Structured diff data
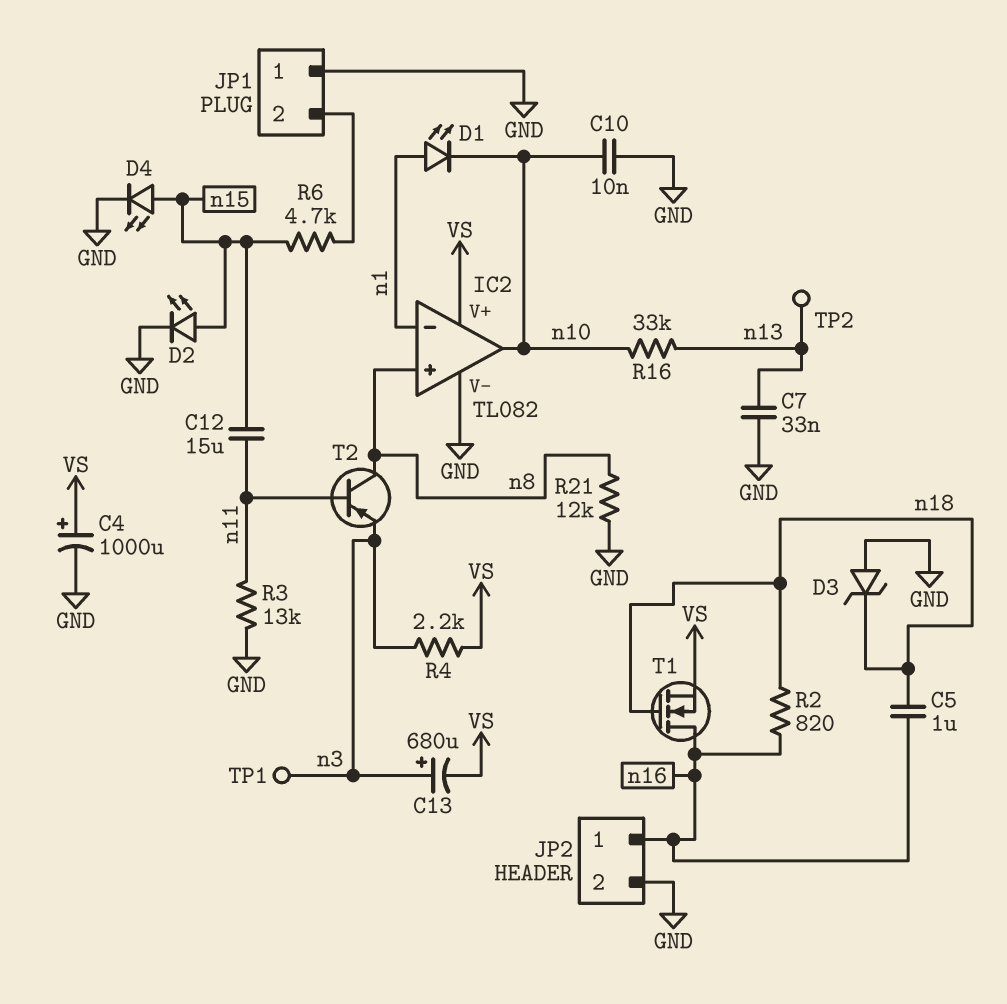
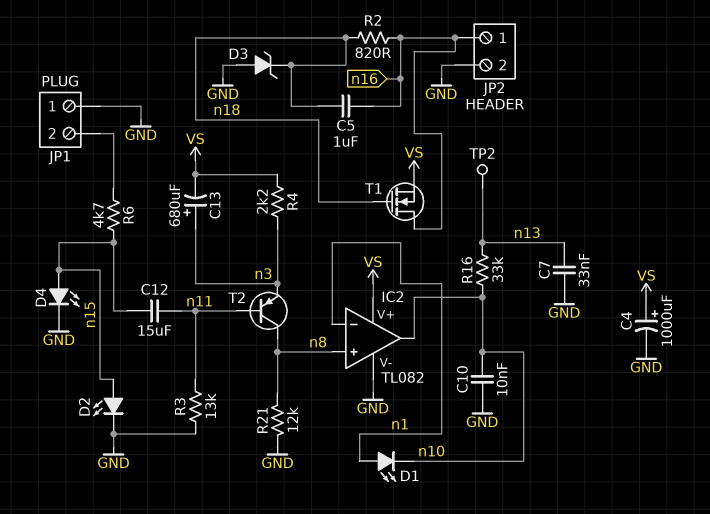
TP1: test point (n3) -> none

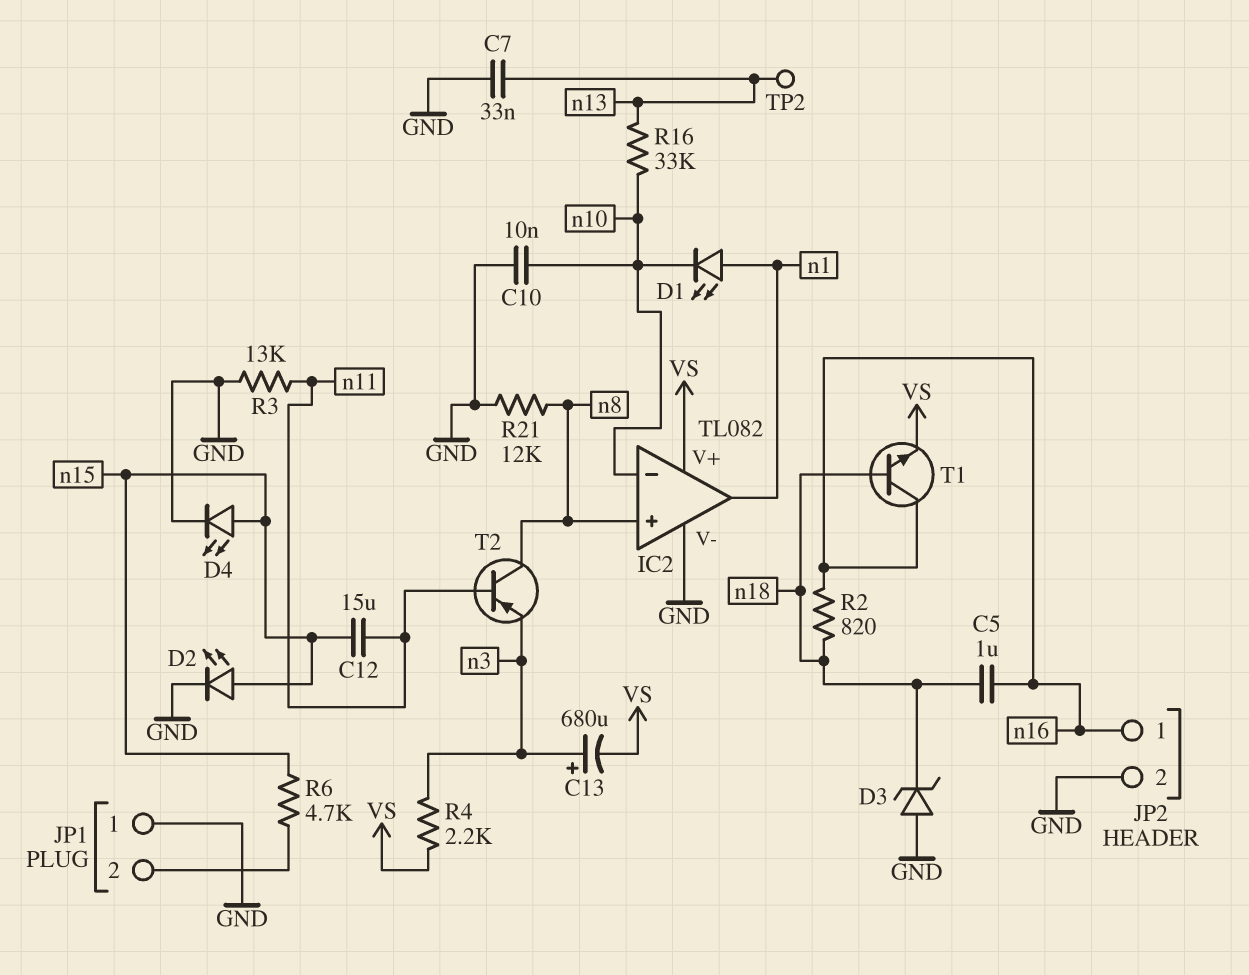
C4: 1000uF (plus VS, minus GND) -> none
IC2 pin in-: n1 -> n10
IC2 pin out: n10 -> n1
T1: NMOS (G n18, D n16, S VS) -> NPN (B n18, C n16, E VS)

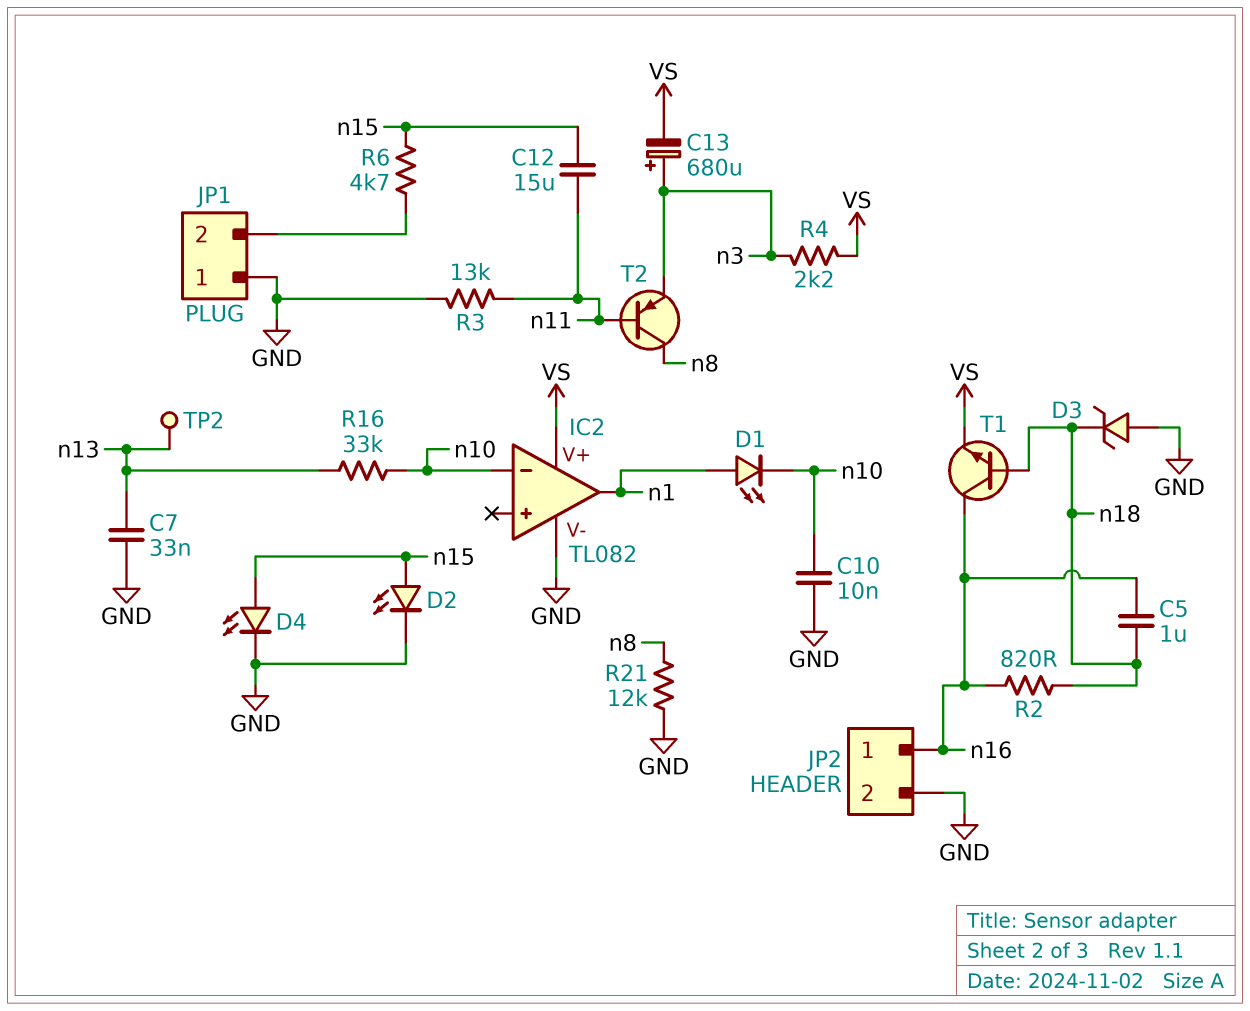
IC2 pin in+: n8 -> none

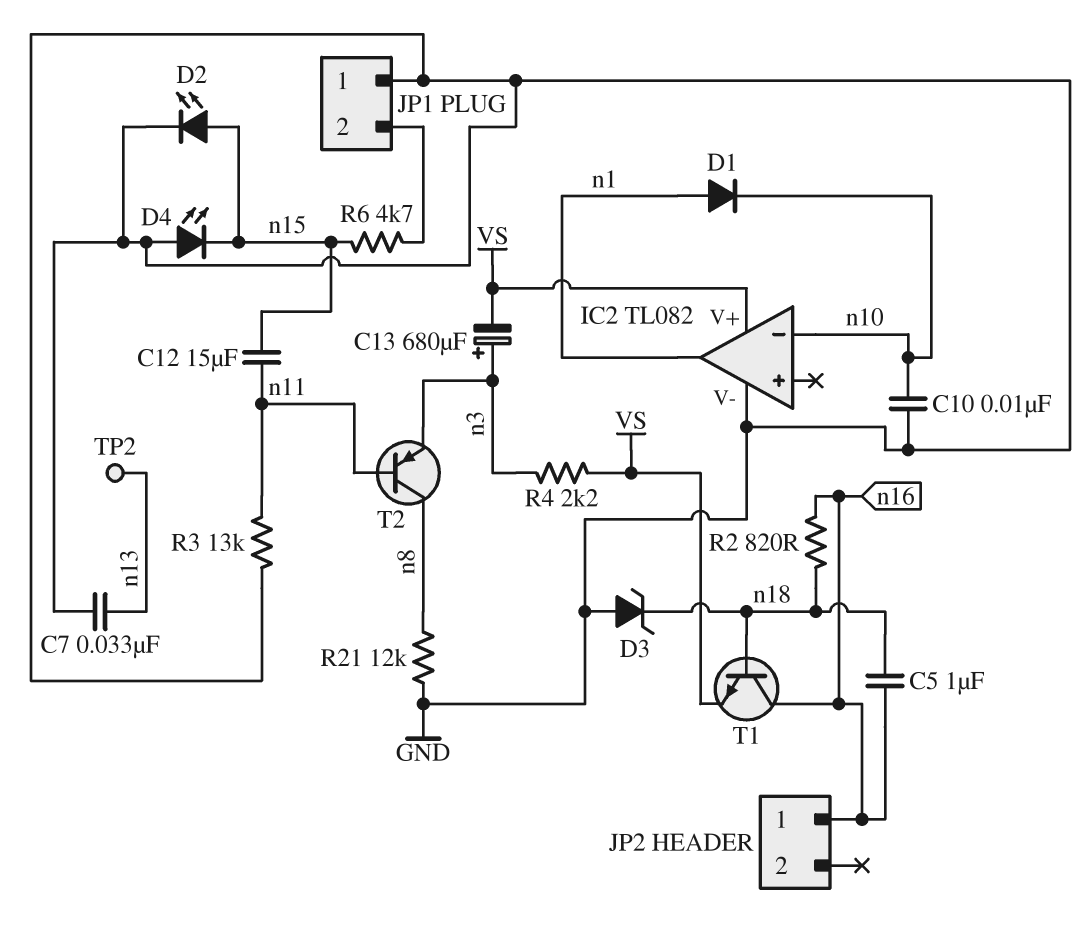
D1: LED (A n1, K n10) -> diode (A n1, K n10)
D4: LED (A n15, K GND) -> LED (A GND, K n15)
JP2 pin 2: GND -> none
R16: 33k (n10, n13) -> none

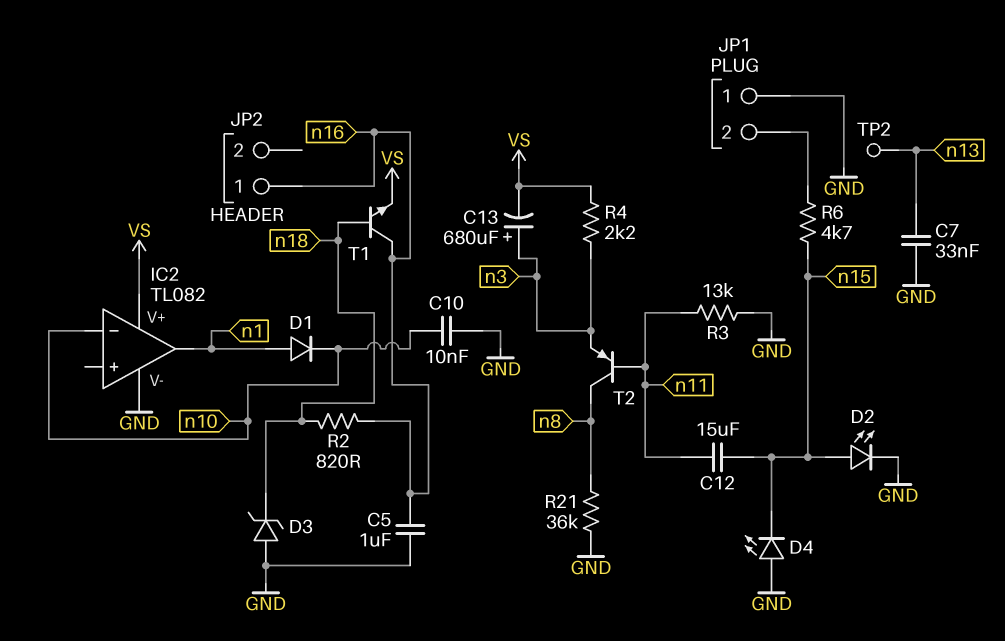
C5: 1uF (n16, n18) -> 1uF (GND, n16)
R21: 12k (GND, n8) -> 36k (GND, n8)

**Task item**
Scan the records for lines that hold "none", and reproduce each one you find.

**Solution**
TP1: test point (n3) -> none
C4: 1000uF (plus VS, minus GND) -> none
IC2 pin in+: n8 -> none
JP2 pin 2: GND -> none
R16: 33k (n10, n13) -> none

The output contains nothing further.